Given information »
—————
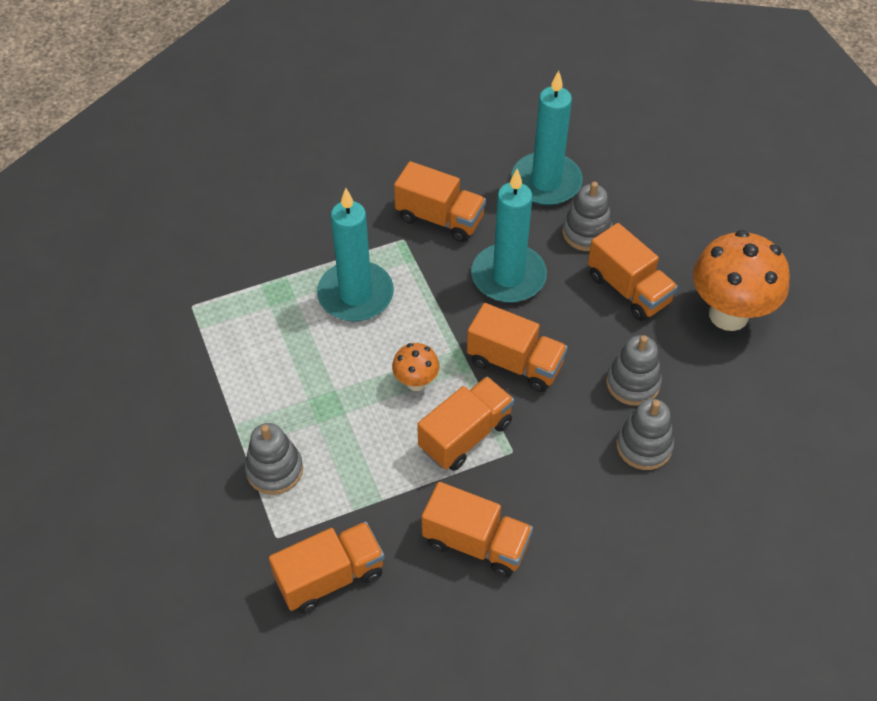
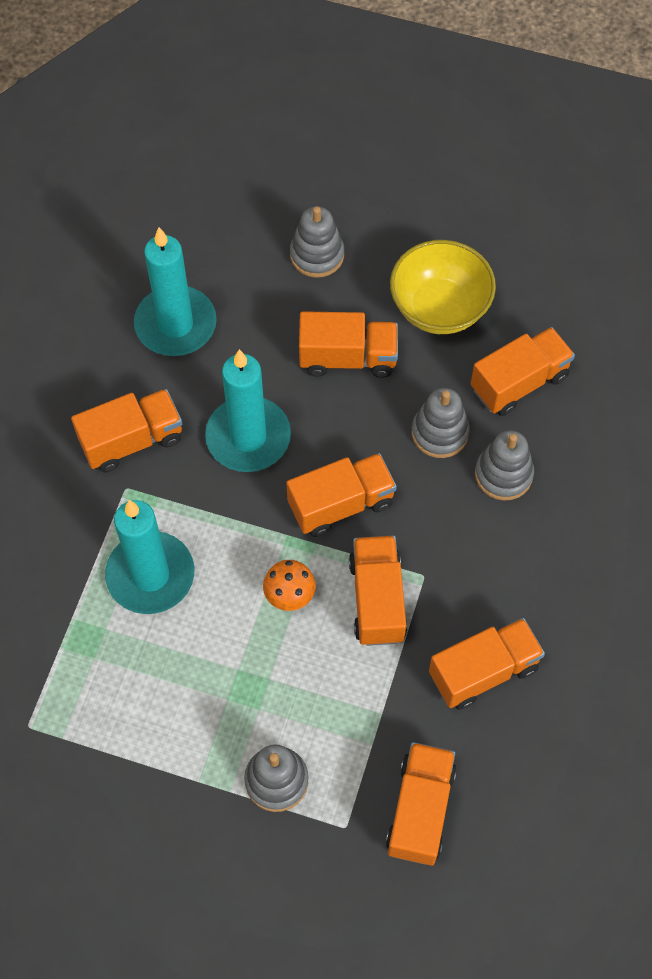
camera: 50 degrees left, 10 degrees up
(586, 232) = (260, 339): grey stacking toy -> grey stacking toy (317, 255)
(727, 404) = (519, 382): none -> orange truck
(728, 314) = (439, 308): orange mushroom -> yellow bowl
—————
Required action » Please reproduce the data above word for word, skipping all images.

Answer to the problem »
camera: 50 degrees left, 10 degrees up
(586, 232) = (260, 339): grey stacking toy -> grey stacking toy (317, 255)
(727, 404) = (519, 382): none -> orange truck
(728, 314) = (439, 308): orange mushroom -> yellow bowl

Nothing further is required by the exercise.